**Task material:**
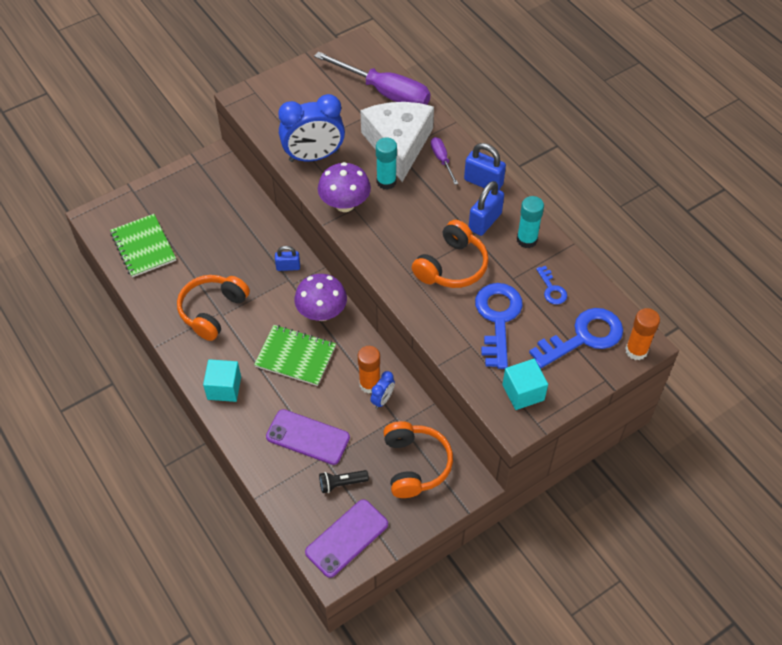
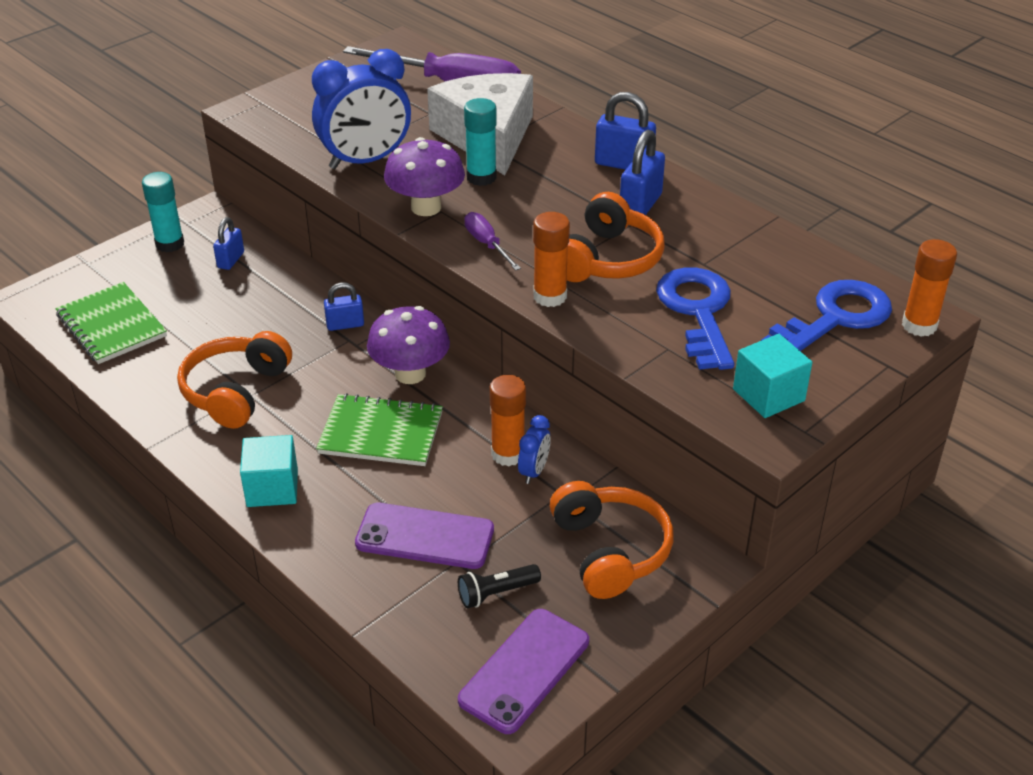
camera: 10 degrees left, 15 degrees down
(224, 202) = (231, 260): none -> blue padlock
(407, 292) = (550, 296): none -> orange glue stick
(442, 160) = (556, 147): purple screwdriver -> purple screwdriver (487, 244)
(527, 240) = (708, 219): turquoise glue stick -> turquoise glue stick (170, 244)
(552, 289) = (766, 269): blue key -> none

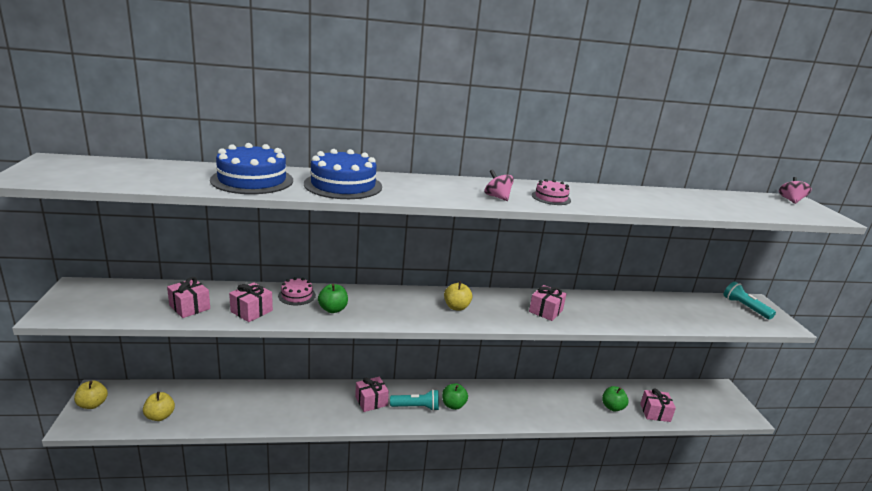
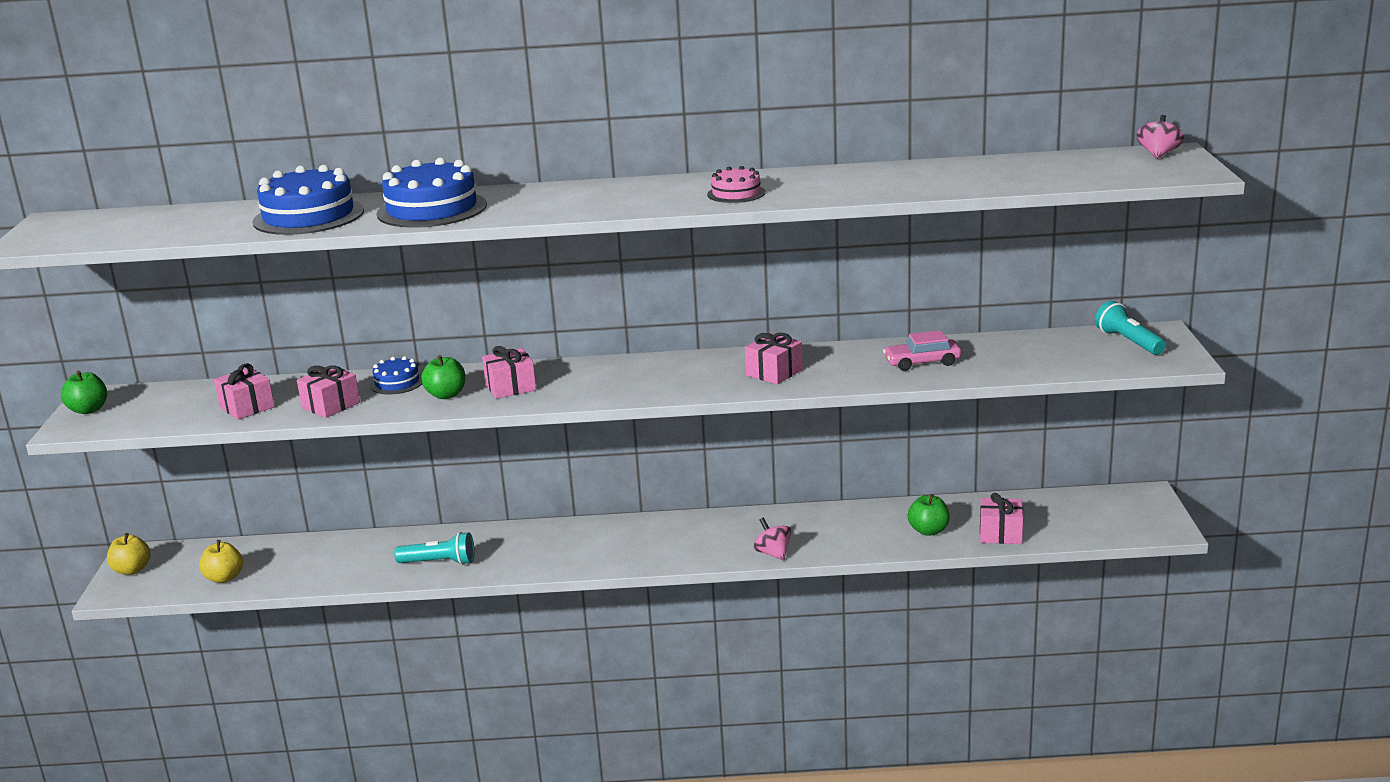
camera: 10 degrees right, 0 degrees up
(297, 295) = (397, 382): pink cake -> blue cake
(371, 401) = (533, 545): pink gift -> pink gift (510, 387)
(416, 407) = (602, 548): turquoise flashlight -> turquoise flashlight (439, 562)
(453, 405) = (661, 542): green apple -> green apple (88, 410)
(456, 307) = (633, 378): yellow apple -> none
(497, 197) = (651, 201): pink spinning top -> pink spinning top (773, 553)
(633, 311) = (922, 362): none -> pink car

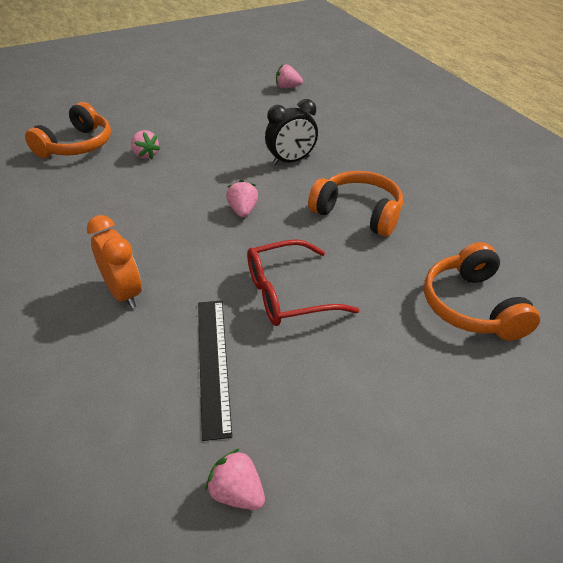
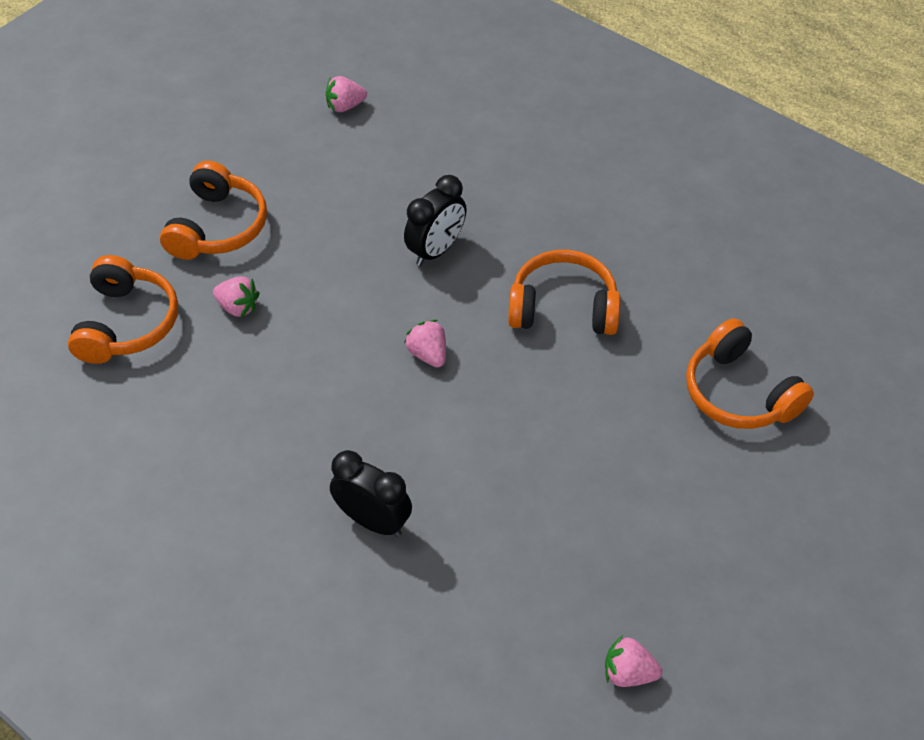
camera: 25 degrees left, 10 degrees up
(124, 293) = (373, 521): orange clock -> black clock
(169, 118) = (218, 227): none -> orange headphones
(213, 363) = (526, 562): black ruler -> none
(288, 294) = (550, 451): red glasses -> none

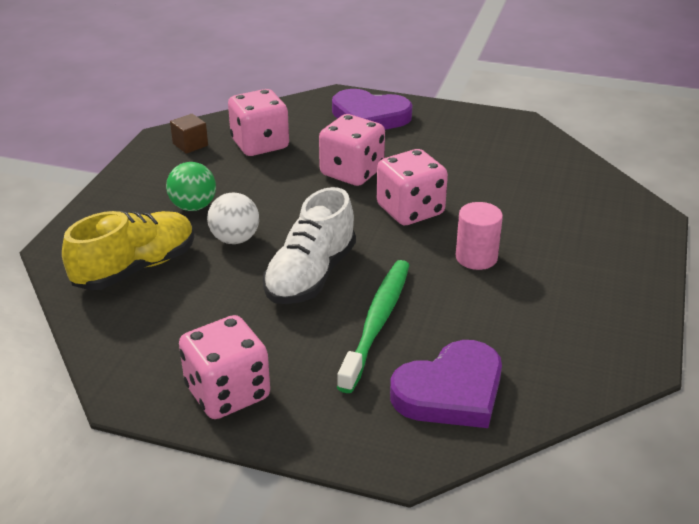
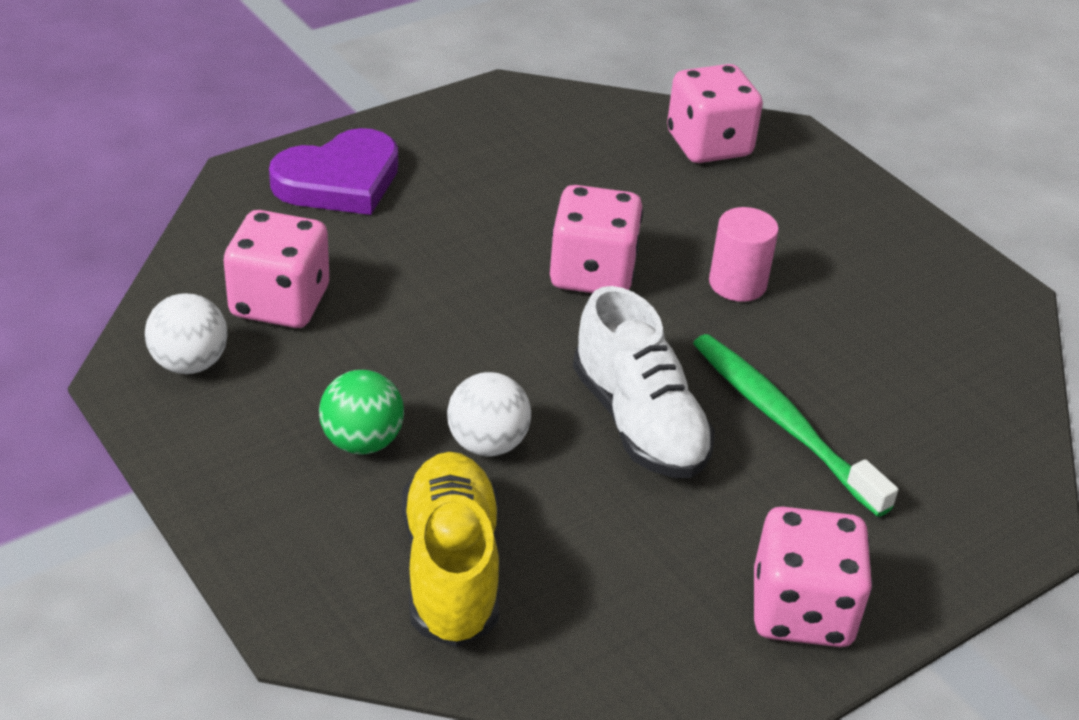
camera: 55 degrees left, 5 degrees up
(190, 145) = (190, 363): brown cube -> white ball
(352, 172) = (453, 268): pink dice -> pink dice (709, 145)
(451, 391) = (946, 437): purple heart -> none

**Work request:**
Would you copy every line of the entries that includes the word "blue"?

**Solution to this task:**
(224, 202) = (231, 260): none -> blue padlock
(552, 289) = (766, 269): blue key -> none
(297, 295) = (397, 382): pink cake -> blue cake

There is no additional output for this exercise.